**AIM OF THE TASK:** With pictures omitted, copy exactly every line from the one that contains "blue circle: moved 3 px left, 1 px down" to the end of the listing below.

....

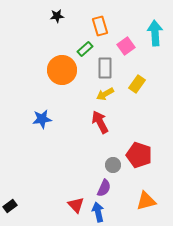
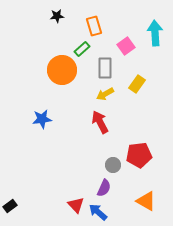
orange rectangle: moved 6 px left
green rectangle: moved 3 px left
red pentagon: rotated 25 degrees counterclockwise
orange triangle: rotated 45 degrees clockwise
blue arrow: rotated 36 degrees counterclockwise
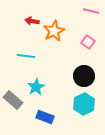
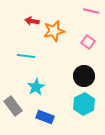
orange star: rotated 15 degrees clockwise
gray rectangle: moved 6 px down; rotated 12 degrees clockwise
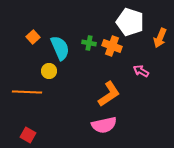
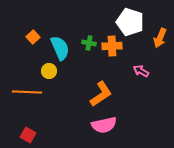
orange cross: rotated 24 degrees counterclockwise
orange L-shape: moved 8 px left
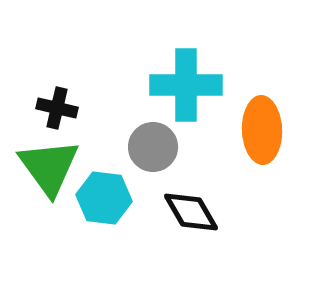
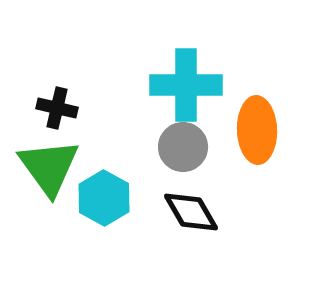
orange ellipse: moved 5 px left
gray circle: moved 30 px right
cyan hexagon: rotated 22 degrees clockwise
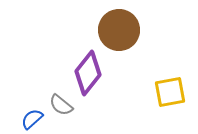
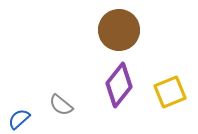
purple diamond: moved 31 px right, 12 px down
yellow square: rotated 12 degrees counterclockwise
blue semicircle: moved 13 px left
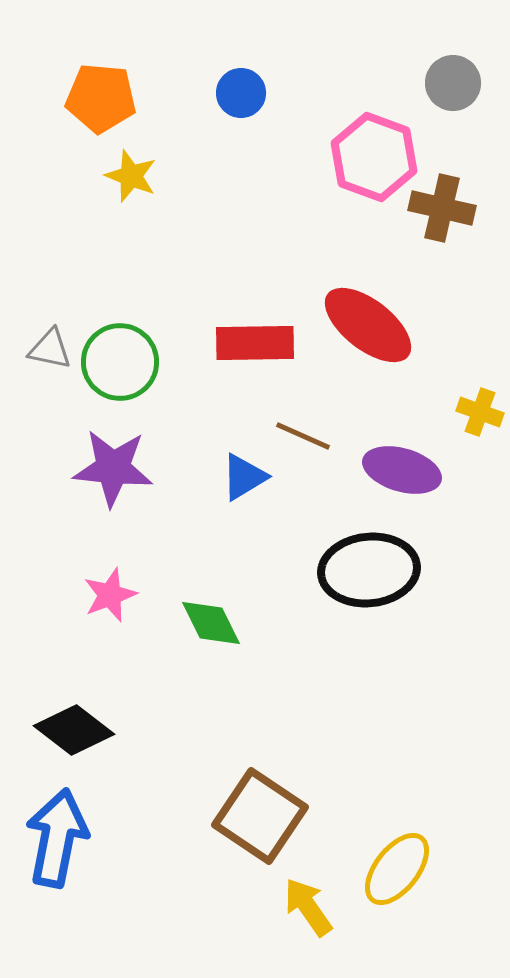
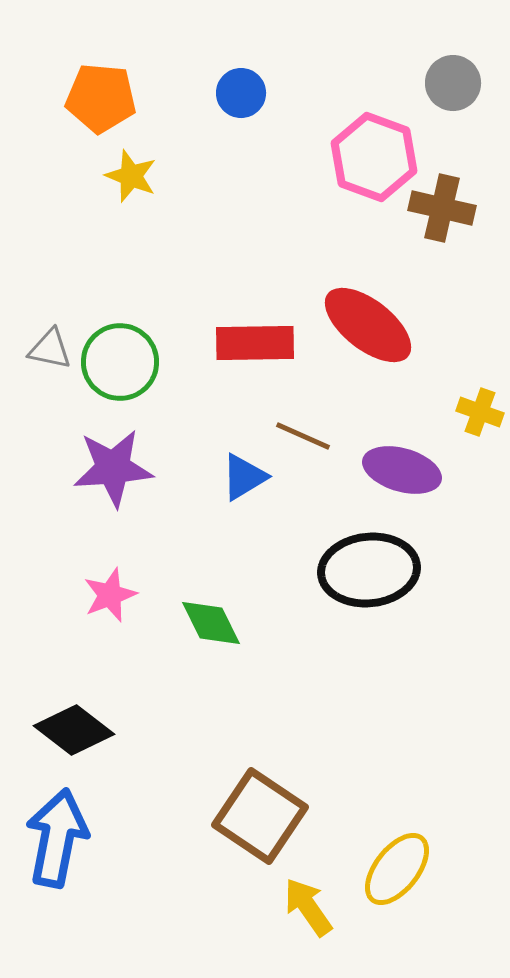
purple star: rotated 10 degrees counterclockwise
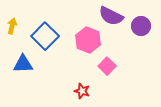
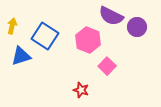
purple circle: moved 4 px left, 1 px down
blue square: rotated 12 degrees counterclockwise
blue triangle: moved 2 px left, 8 px up; rotated 15 degrees counterclockwise
red star: moved 1 px left, 1 px up
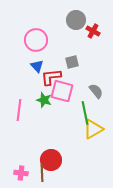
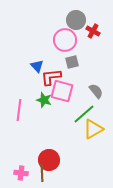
pink circle: moved 29 px right
green line: moved 1 px left, 1 px down; rotated 60 degrees clockwise
red circle: moved 2 px left
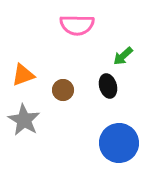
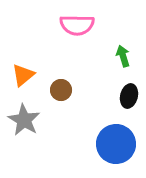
green arrow: rotated 115 degrees clockwise
orange triangle: rotated 20 degrees counterclockwise
black ellipse: moved 21 px right, 10 px down; rotated 30 degrees clockwise
brown circle: moved 2 px left
blue circle: moved 3 px left, 1 px down
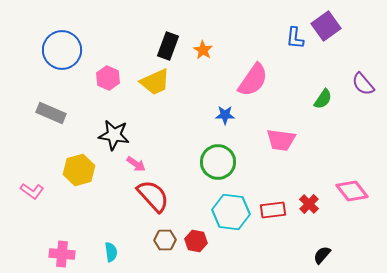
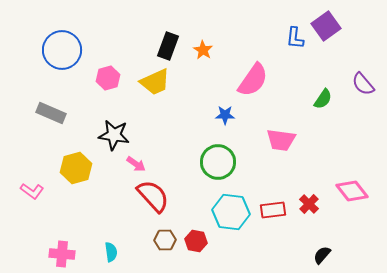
pink hexagon: rotated 20 degrees clockwise
yellow hexagon: moved 3 px left, 2 px up
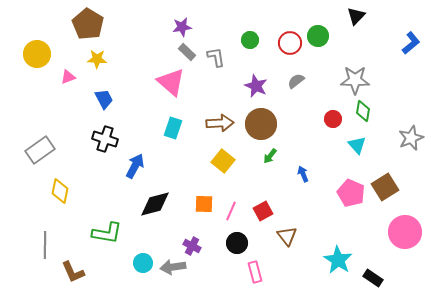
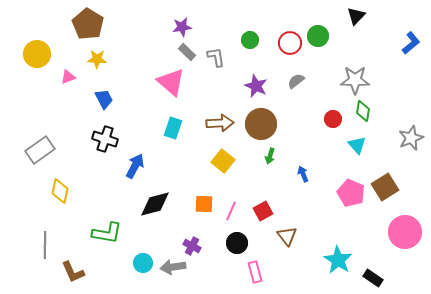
green arrow at (270, 156): rotated 21 degrees counterclockwise
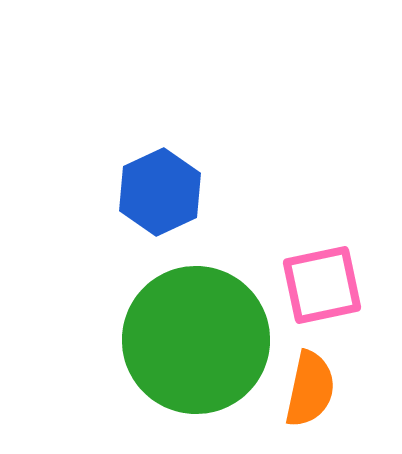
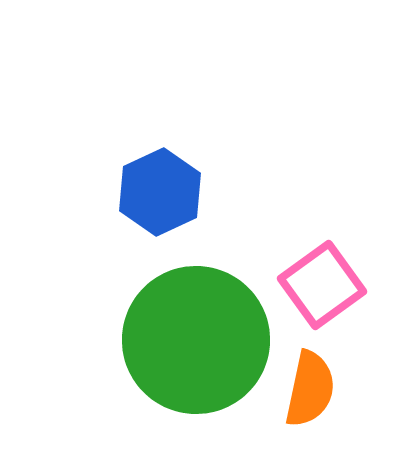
pink square: rotated 24 degrees counterclockwise
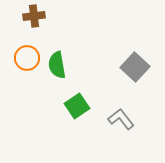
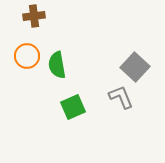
orange circle: moved 2 px up
green square: moved 4 px left, 1 px down; rotated 10 degrees clockwise
gray L-shape: moved 22 px up; rotated 16 degrees clockwise
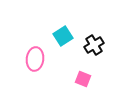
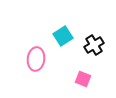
pink ellipse: moved 1 px right
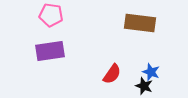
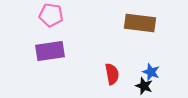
red semicircle: rotated 45 degrees counterclockwise
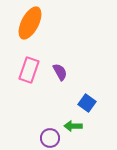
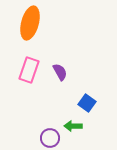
orange ellipse: rotated 12 degrees counterclockwise
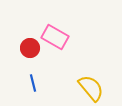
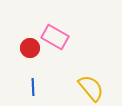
blue line: moved 4 px down; rotated 12 degrees clockwise
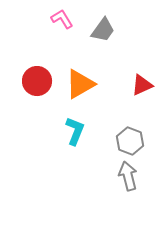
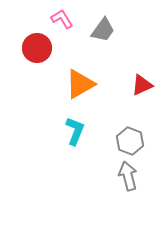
red circle: moved 33 px up
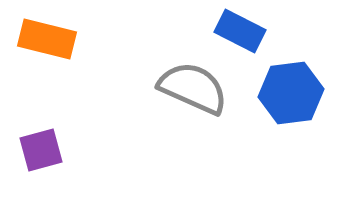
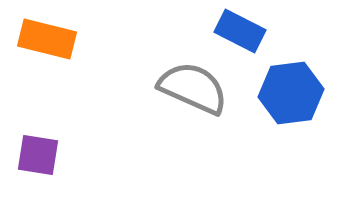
purple square: moved 3 px left, 5 px down; rotated 24 degrees clockwise
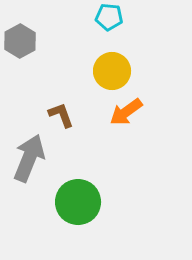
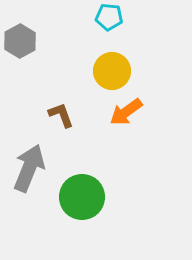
gray arrow: moved 10 px down
green circle: moved 4 px right, 5 px up
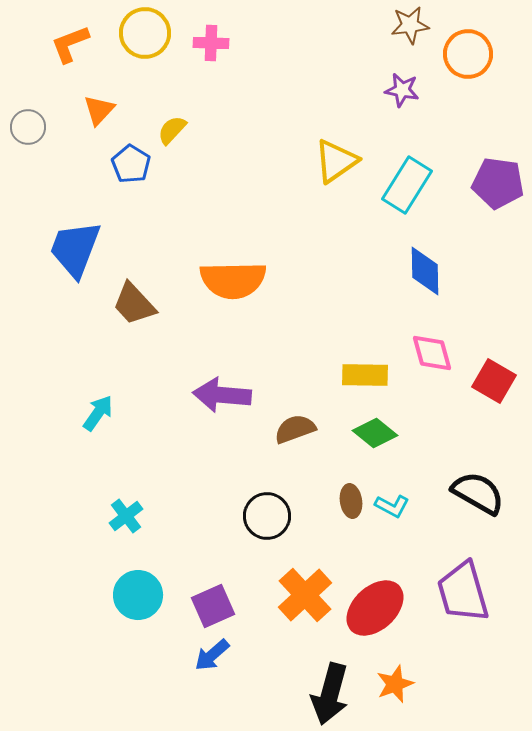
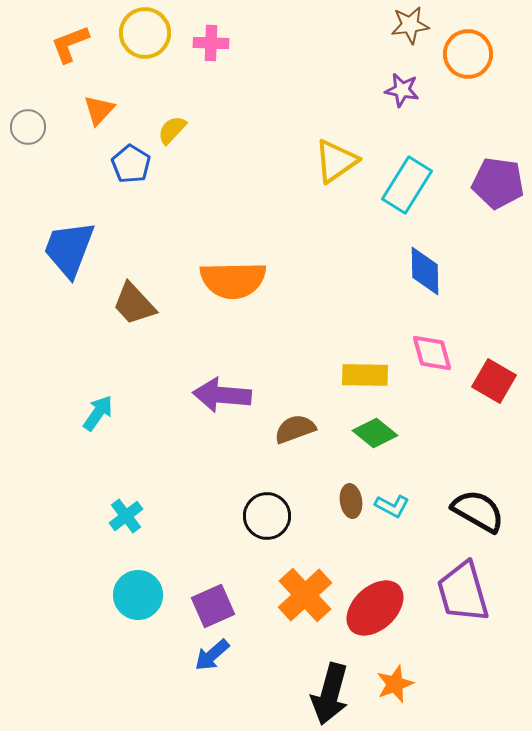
blue trapezoid: moved 6 px left
black semicircle: moved 18 px down
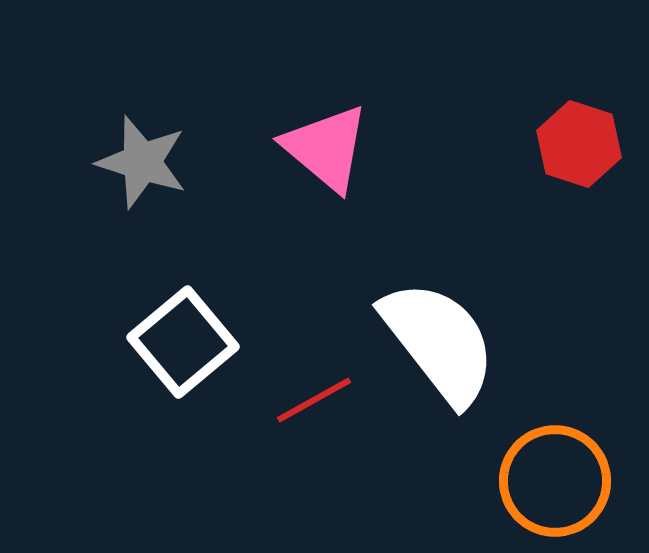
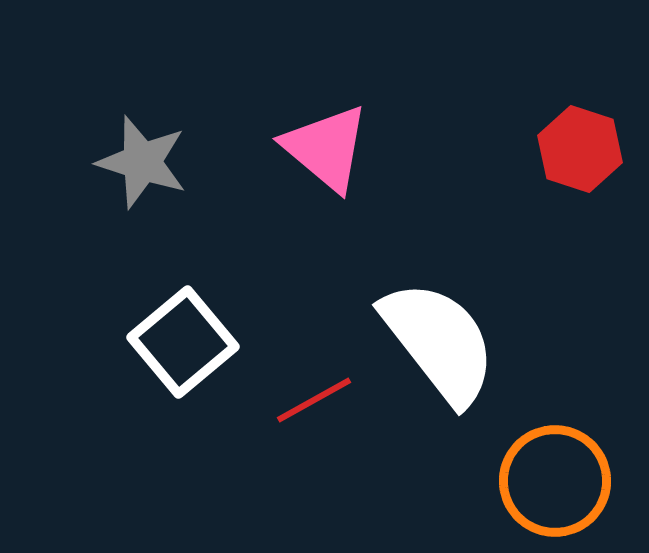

....

**RESULT BELOW:**
blue circle: moved 3 px left, 1 px down
pink hexagon: rotated 20 degrees clockwise
yellow hexagon: moved 3 px left, 2 px up
green arrow at (270, 156): rotated 21 degrees counterclockwise
pink square: rotated 24 degrees counterclockwise
orange circle: moved 2 px up
green square: moved 4 px left, 1 px down; rotated 10 degrees clockwise
gray L-shape: moved 22 px up; rotated 16 degrees clockwise
pink ellipse: moved 1 px right
red semicircle: rotated 45 degrees counterclockwise
orange ellipse: rotated 12 degrees counterclockwise
blue line: moved 4 px down; rotated 12 degrees clockwise
red circle: moved 33 px up
purple square: moved 3 px left, 5 px down; rotated 24 degrees clockwise
gray arrow: moved 10 px down
green circle: moved 4 px right, 5 px up
blue trapezoid: moved 6 px left
black semicircle: moved 18 px down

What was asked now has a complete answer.